## EXERCISE INSTRUCTIONS
Omit every picture while you reproduce the entries that follow word for word.

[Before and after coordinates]
□ □ □ □

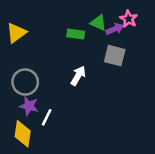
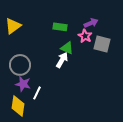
pink star: (129, 19) -> (85, 36), moved
green triangle: (98, 23) -> (67, 48), moved
gray square: (115, 56) -> (102, 44), moved

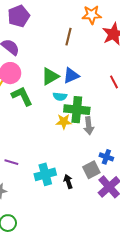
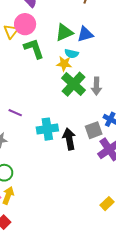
green cross: (77, 110) -> (74, 84), moved, turned 30
yellow star: (64, 122) -> (64, 64), moved
black arrow: (68, 182) -> (69, 139), size x1.5

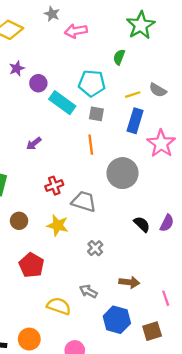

□ □ □ □

## EXERCISE RESPONSE
pink star: (129, 19) -> (85, 36), moved
green triangle: (98, 23) -> (67, 48), moved
gray square: (115, 56) -> (102, 44), moved

green cross: (77, 110) -> (74, 84), moved, turned 30
yellow star: (64, 122) -> (64, 64), moved
black arrow: (68, 182) -> (69, 139), size x1.5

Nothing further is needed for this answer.